### WHAT YOU ARE ASKED TO DO
Scan the entries for lines with the word "none", then copy those lines.

BEGIN LISTED RECORDS

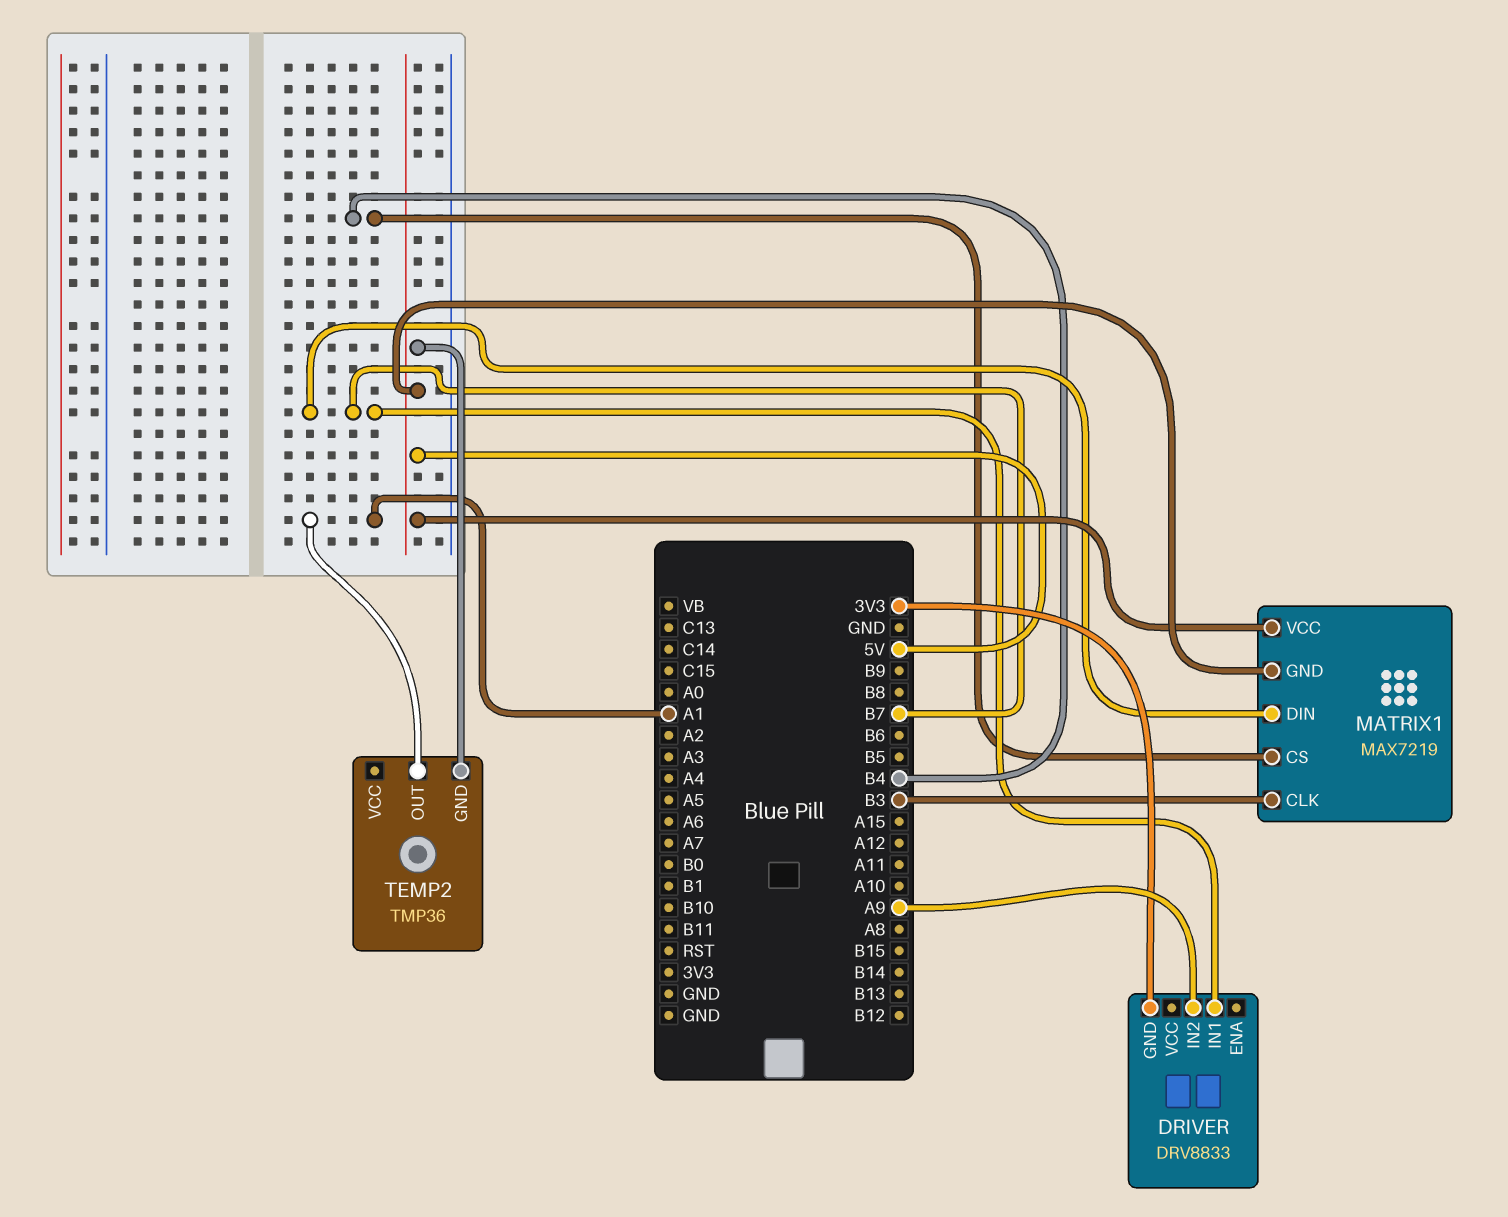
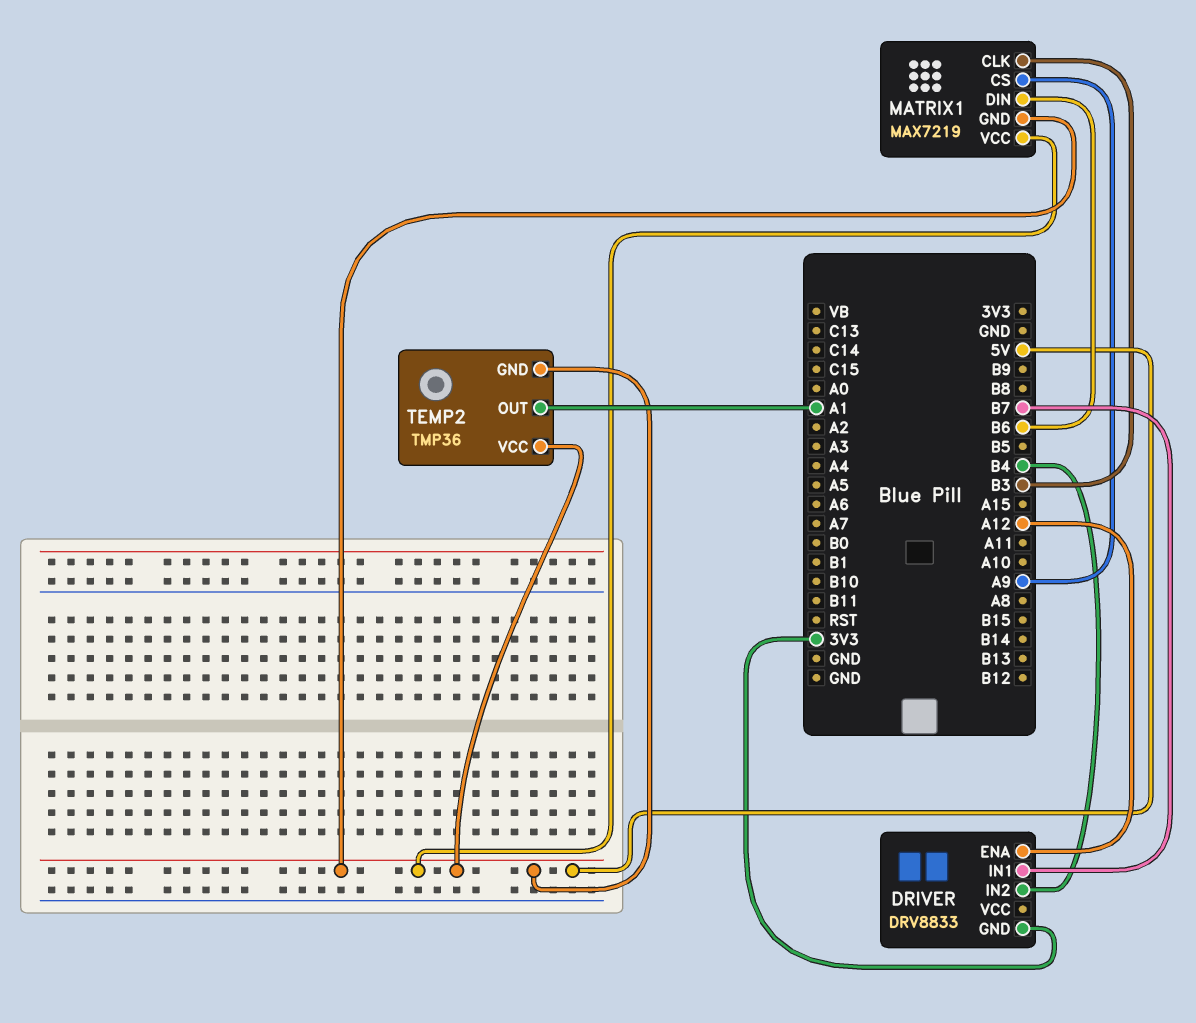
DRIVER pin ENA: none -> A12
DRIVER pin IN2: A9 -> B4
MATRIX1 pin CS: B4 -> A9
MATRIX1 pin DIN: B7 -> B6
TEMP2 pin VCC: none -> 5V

END LISTED RECORDS
BEGIN LISTED RECORDS

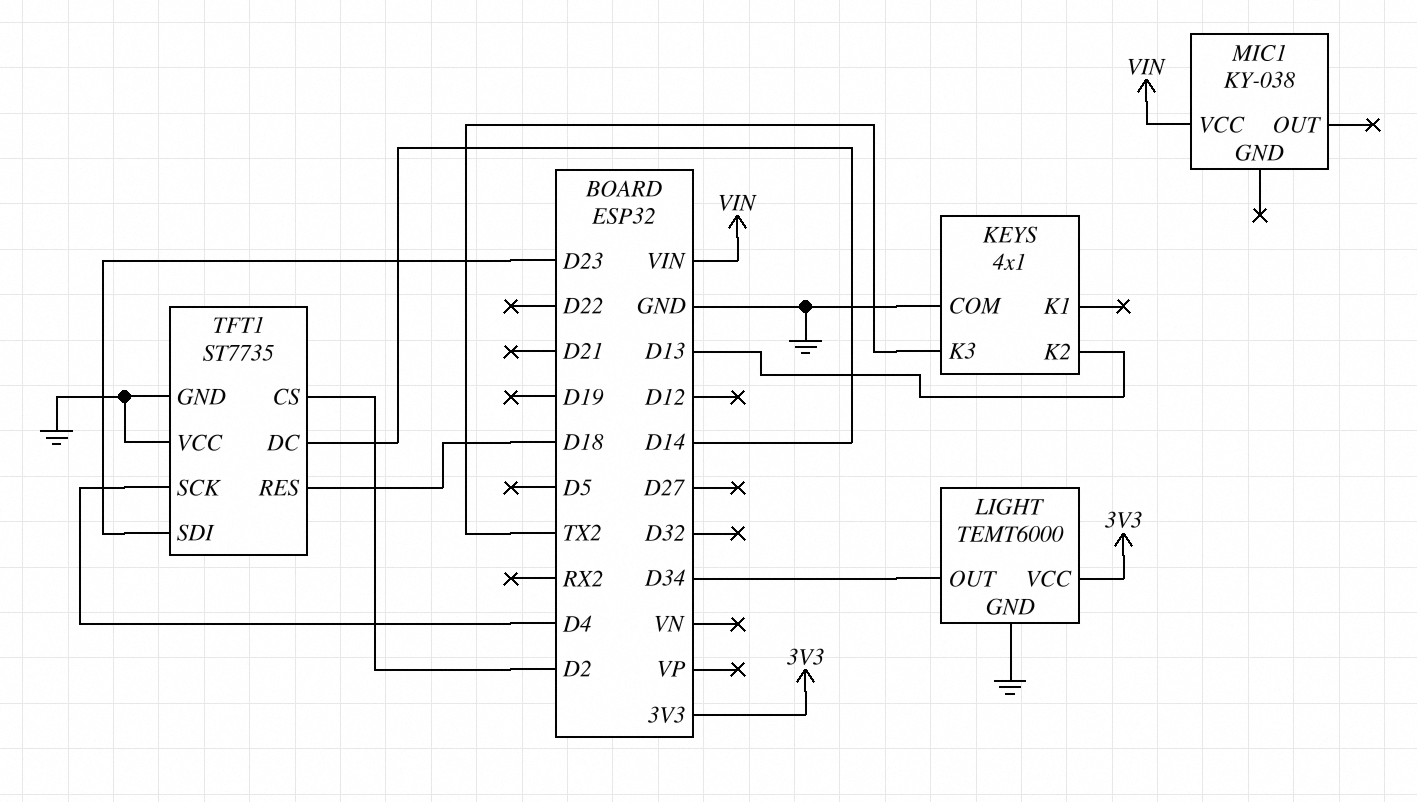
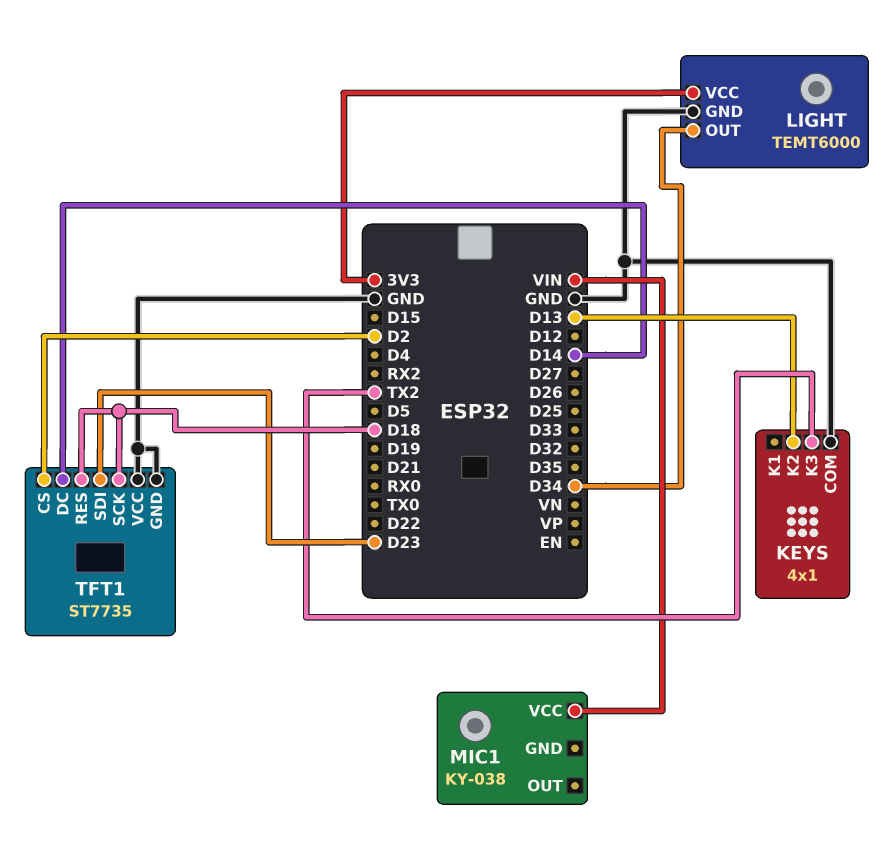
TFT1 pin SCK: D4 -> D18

END LISTED RECORDS

### OUTPUT BELOW
DRIVER pin ENA: none -> A12
TEMP2 pin VCC: none -> 5V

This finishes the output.